**Task to complete**
Could you filter the material and copy every line where the word "Post" occurs?

**Data for this exercise**
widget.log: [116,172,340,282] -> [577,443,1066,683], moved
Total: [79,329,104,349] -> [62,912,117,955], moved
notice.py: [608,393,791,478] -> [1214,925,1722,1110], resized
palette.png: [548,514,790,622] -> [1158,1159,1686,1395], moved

...

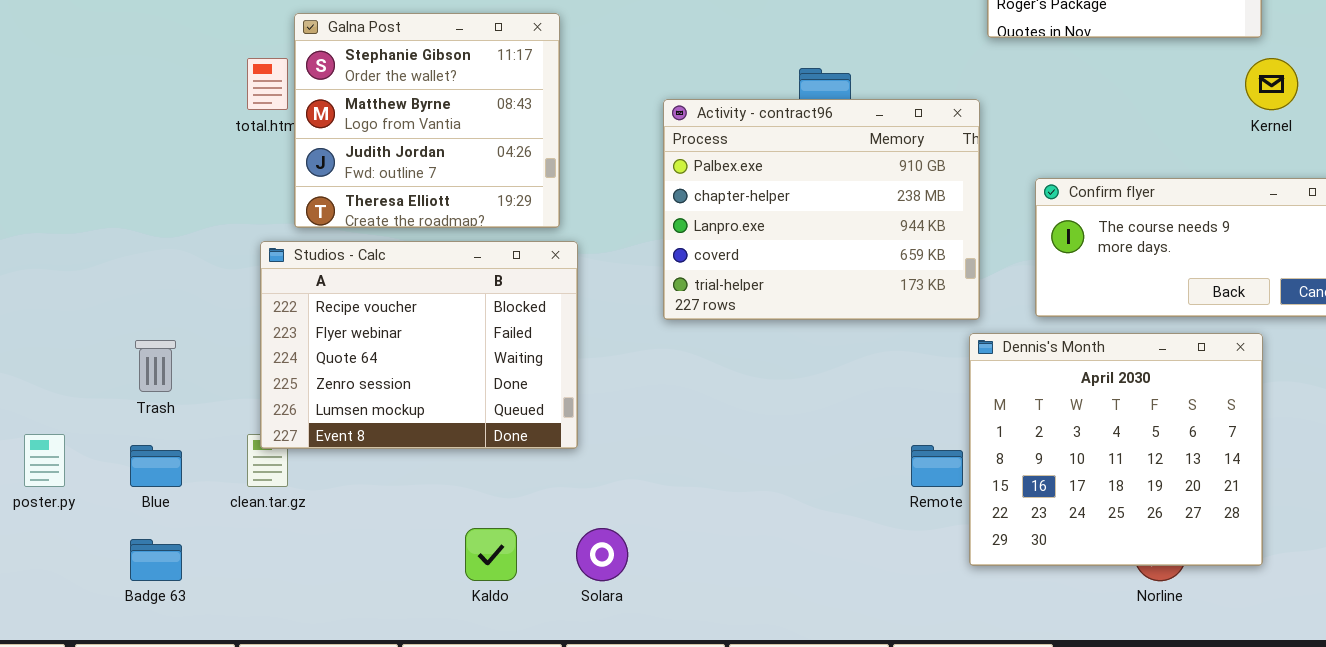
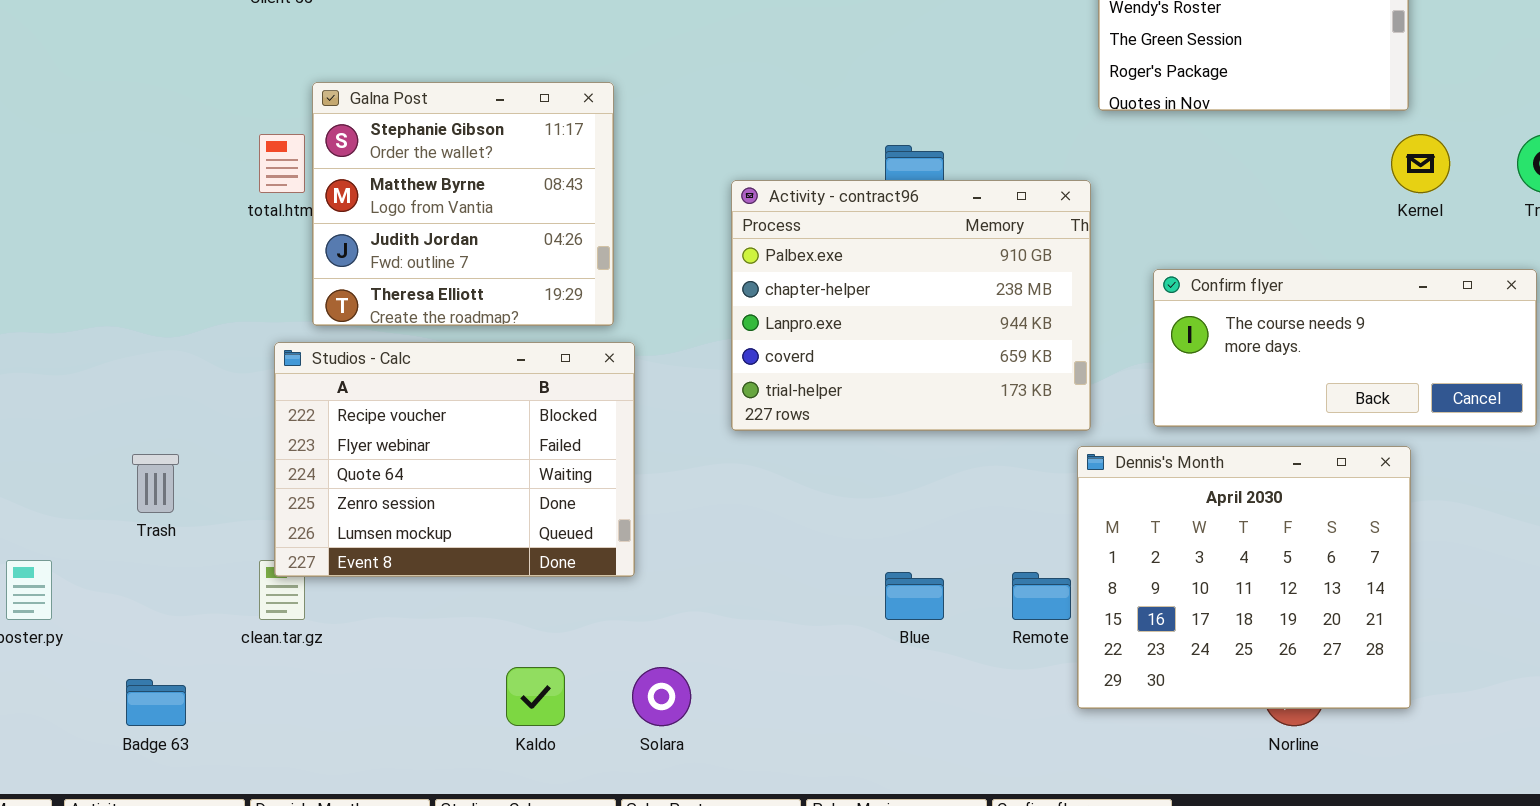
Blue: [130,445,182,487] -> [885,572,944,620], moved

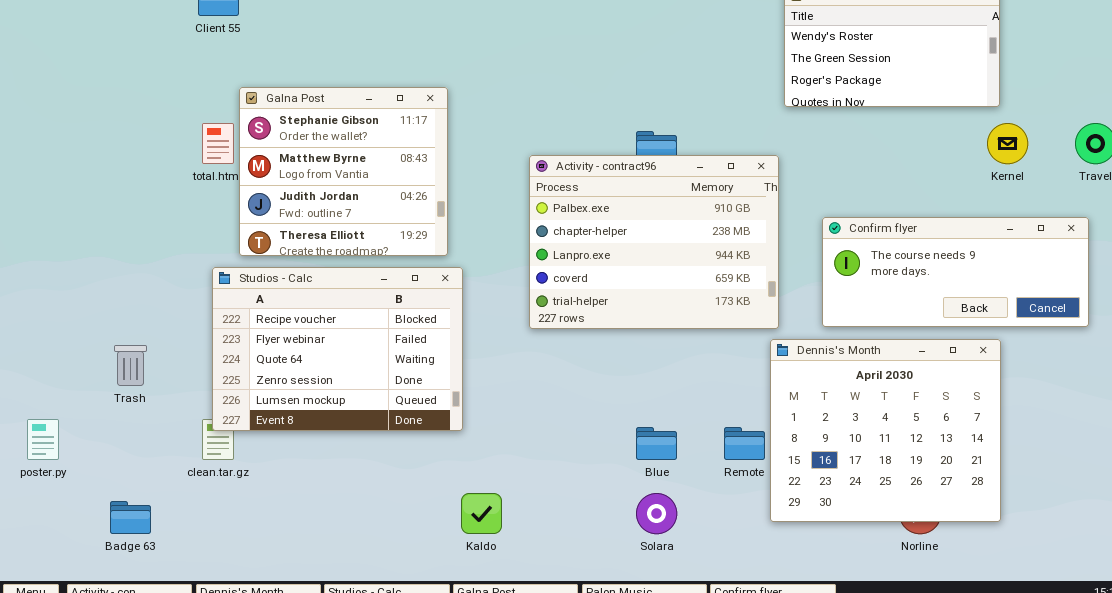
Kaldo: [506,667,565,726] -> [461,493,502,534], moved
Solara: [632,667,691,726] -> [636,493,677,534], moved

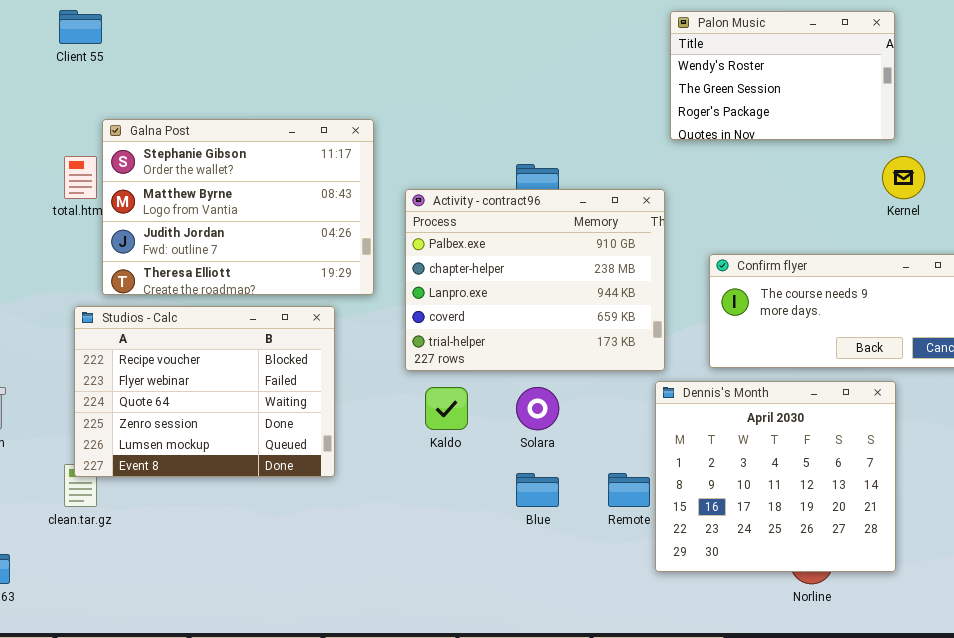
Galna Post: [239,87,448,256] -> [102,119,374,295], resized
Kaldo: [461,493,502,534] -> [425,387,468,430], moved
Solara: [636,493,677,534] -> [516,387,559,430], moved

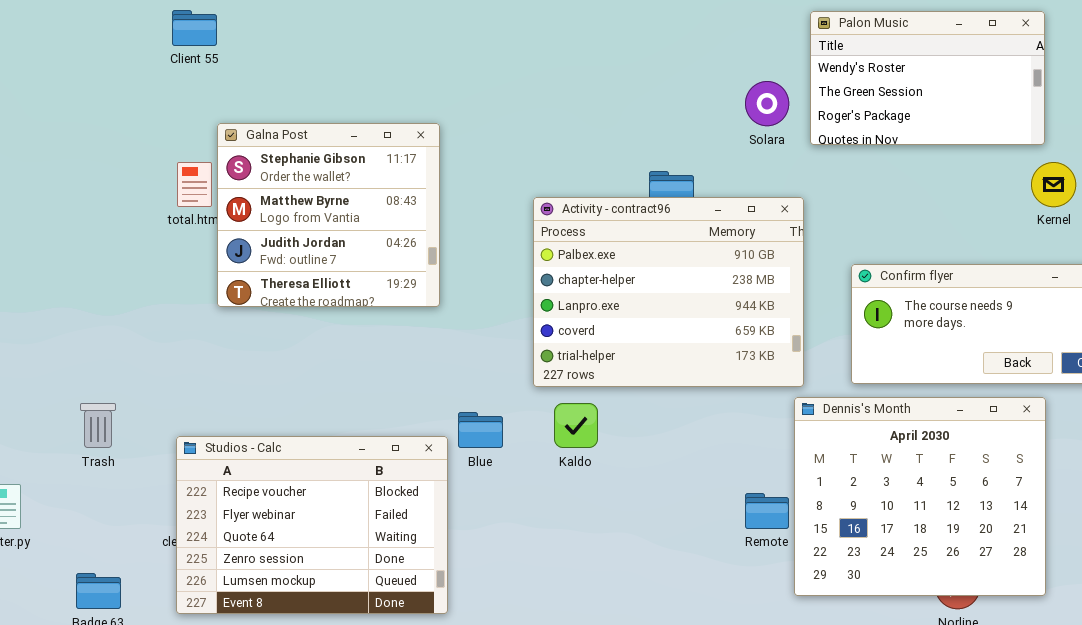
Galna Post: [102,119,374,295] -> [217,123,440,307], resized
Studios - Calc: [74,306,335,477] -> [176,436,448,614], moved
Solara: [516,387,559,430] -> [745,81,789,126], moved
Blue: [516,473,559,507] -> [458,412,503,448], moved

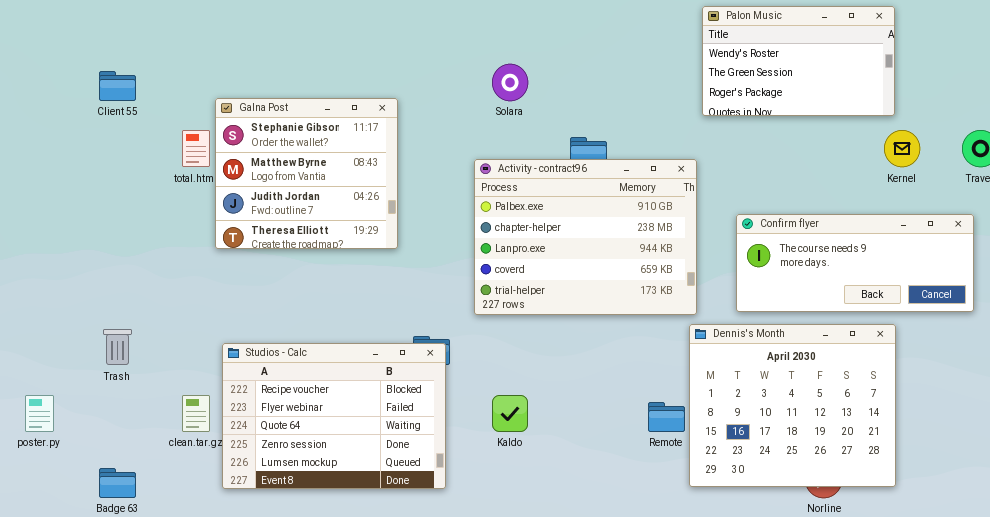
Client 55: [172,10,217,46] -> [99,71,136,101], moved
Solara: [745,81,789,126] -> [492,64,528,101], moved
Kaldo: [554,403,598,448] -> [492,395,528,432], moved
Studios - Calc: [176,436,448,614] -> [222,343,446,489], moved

**Response area**
Galna Post: [239,87,448,256] -> [102,119,374,295], resized
Galna Post: [102,119,374,295] -> [217,123,440,307], resized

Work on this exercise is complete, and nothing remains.